= PROBLEM =
All lines in the records below with the word "none" must be returned.

= RECORDS SHOWN =

======

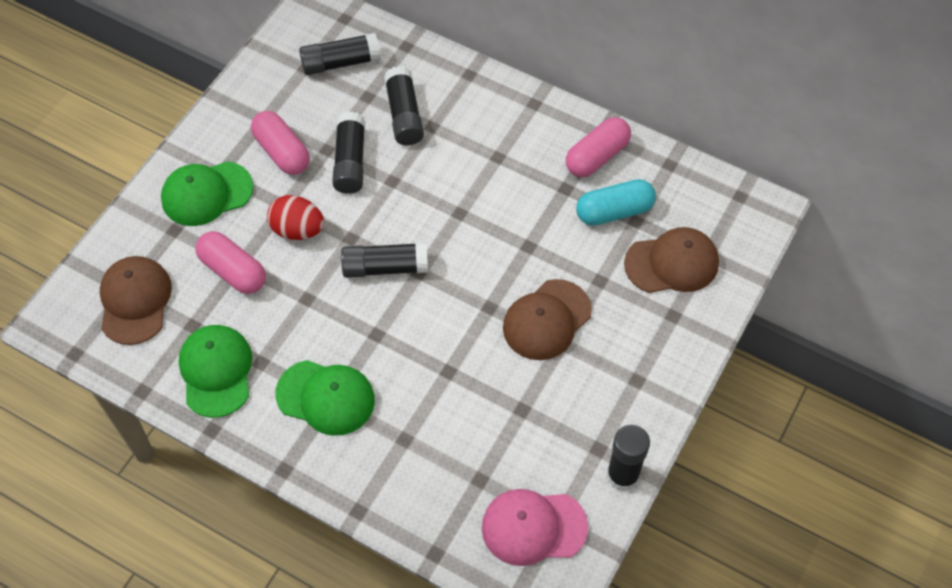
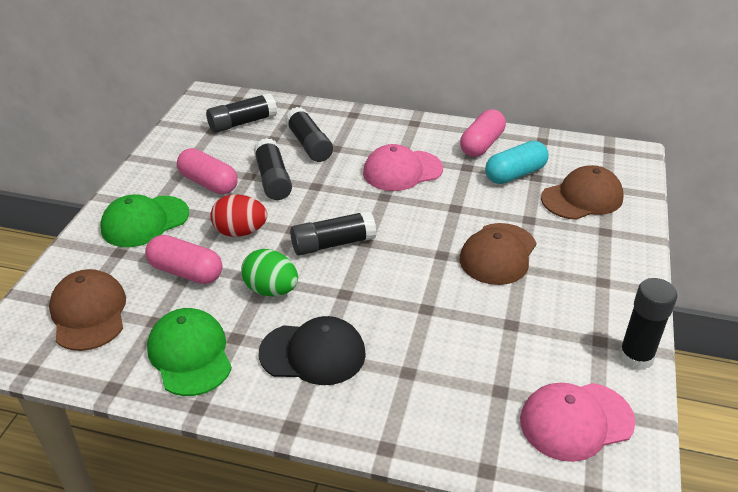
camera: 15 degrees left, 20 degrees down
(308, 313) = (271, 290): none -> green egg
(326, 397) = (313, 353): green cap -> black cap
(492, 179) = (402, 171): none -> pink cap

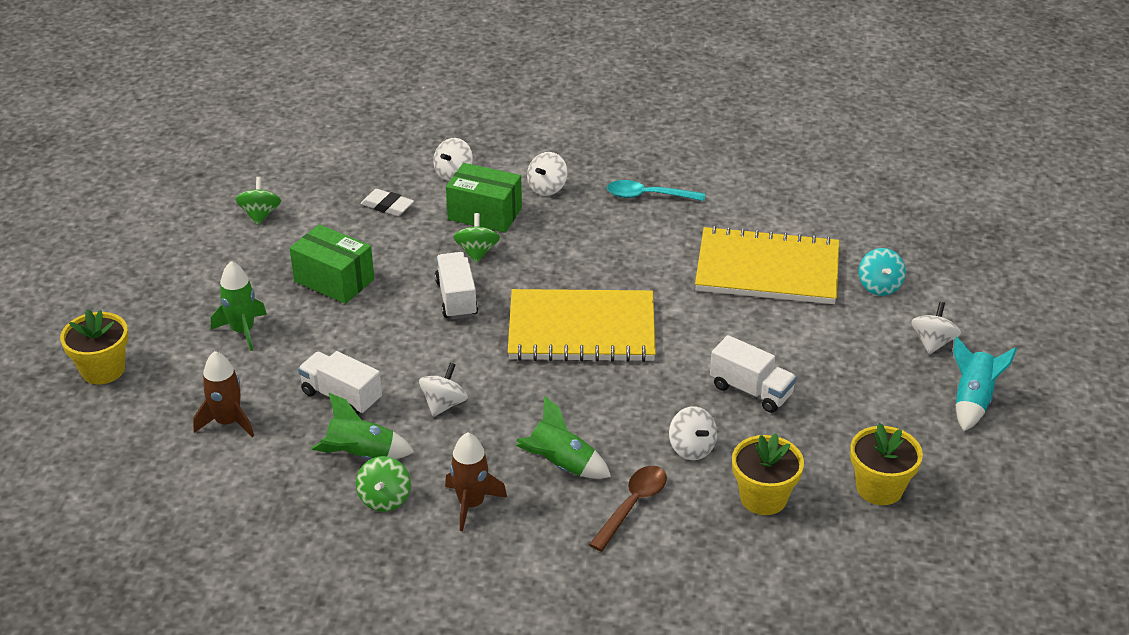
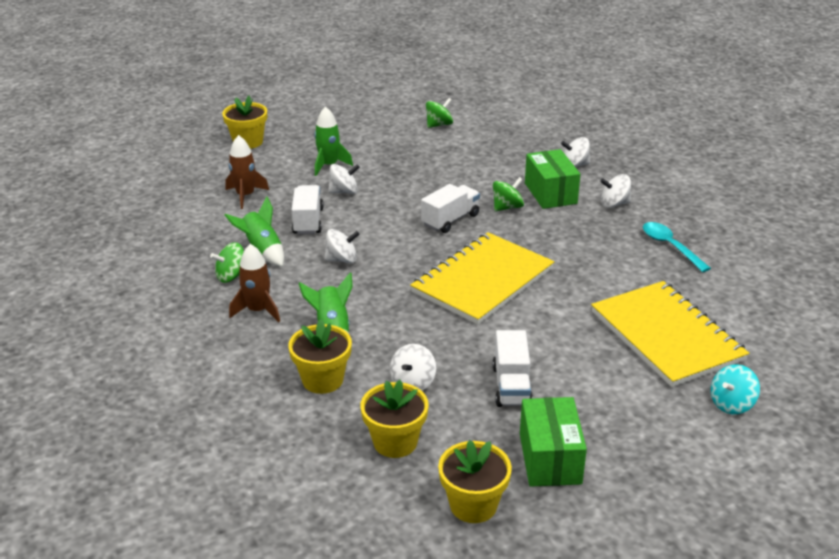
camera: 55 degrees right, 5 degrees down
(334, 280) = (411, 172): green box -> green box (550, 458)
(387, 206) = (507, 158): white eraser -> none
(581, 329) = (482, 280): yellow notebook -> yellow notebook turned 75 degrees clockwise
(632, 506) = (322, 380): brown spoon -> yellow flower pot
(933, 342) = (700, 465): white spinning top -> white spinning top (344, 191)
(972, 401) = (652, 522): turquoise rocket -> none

======

= RESULT BELOW =
(308, 313) = (271, 290): none -> green egg
(492, 179) = (402, 171): none -> pink cap
(387, 206) = (507, 158): white eraser -> none
(972, 401) = (652, 522): turquoise rocket -> none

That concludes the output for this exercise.